## Try it
Output only the stretch of the listing that starts at the line containing "U14: XOR 74LS86" and ends at the line containing "U33: NAND 74HC132", reproduced exactly with both ends.

## Provided data
------------

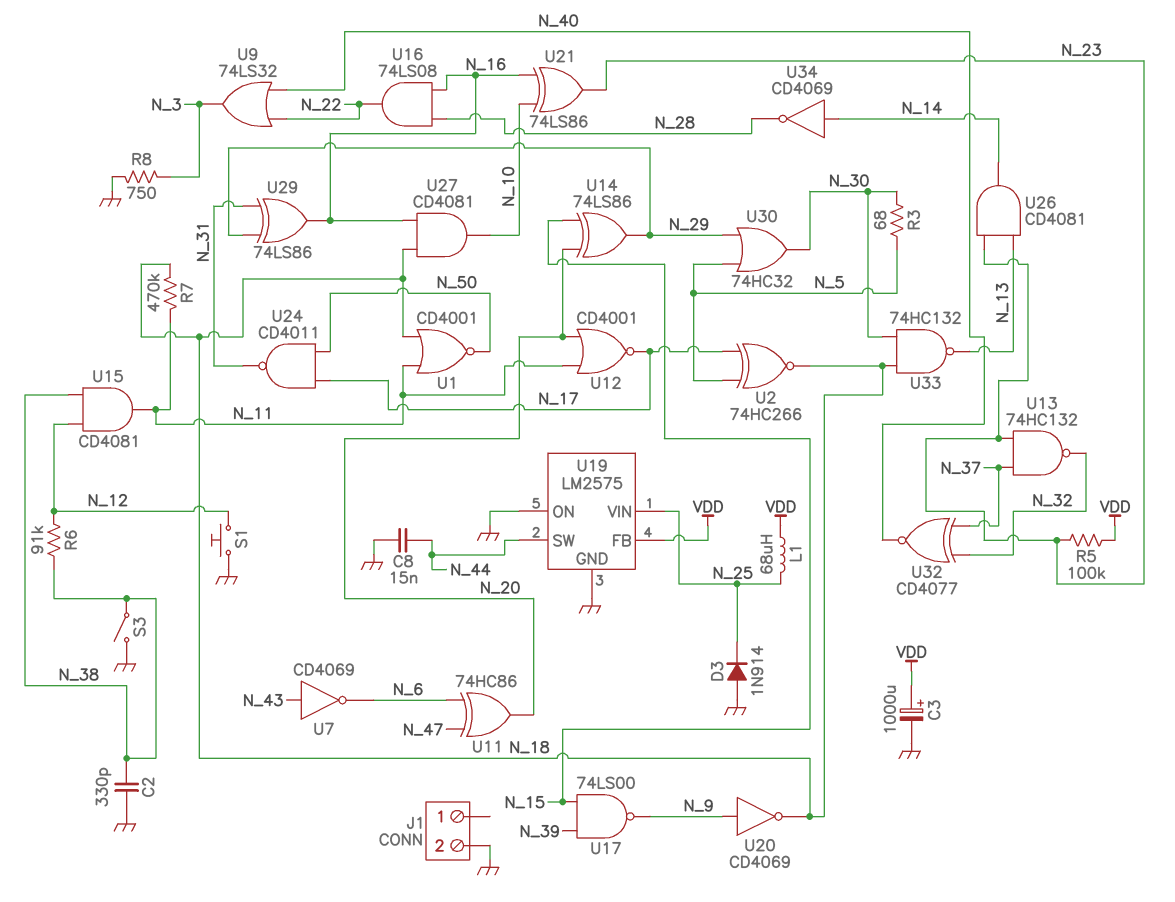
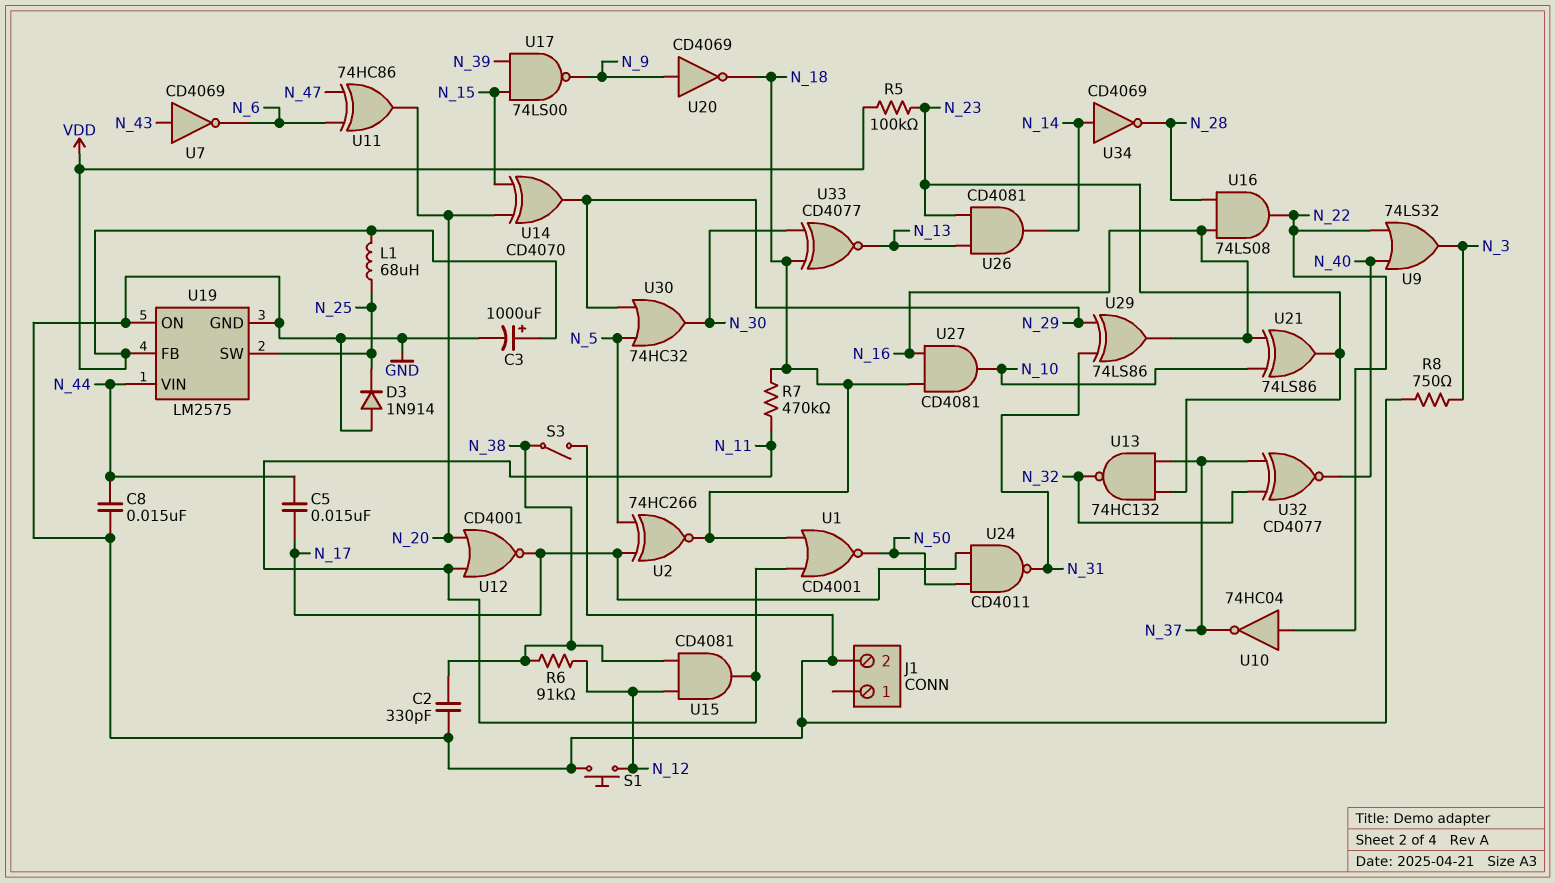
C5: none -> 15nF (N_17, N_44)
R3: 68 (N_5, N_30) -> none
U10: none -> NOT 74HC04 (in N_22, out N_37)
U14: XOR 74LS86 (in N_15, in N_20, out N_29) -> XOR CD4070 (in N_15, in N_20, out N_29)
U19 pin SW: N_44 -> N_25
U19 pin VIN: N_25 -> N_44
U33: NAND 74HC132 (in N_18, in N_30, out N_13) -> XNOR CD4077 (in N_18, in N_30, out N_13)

------------

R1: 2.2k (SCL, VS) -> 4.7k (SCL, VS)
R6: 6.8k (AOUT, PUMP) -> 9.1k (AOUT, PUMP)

------------

## Completed exercise
U14: XOR 74LS86 (in N_15, in N_20, out N_29) -> XOR CD4070 (in N_15, in N_20, out N_29)
U19 pin SW: N_44 -> N_25
U19 pin VIN: N_25 -> N_44
U33: NAND 74HC132 (in N_18, in N_30, out N_13) -> XNOR CD4077 (in N_18, in N_30, out N_13)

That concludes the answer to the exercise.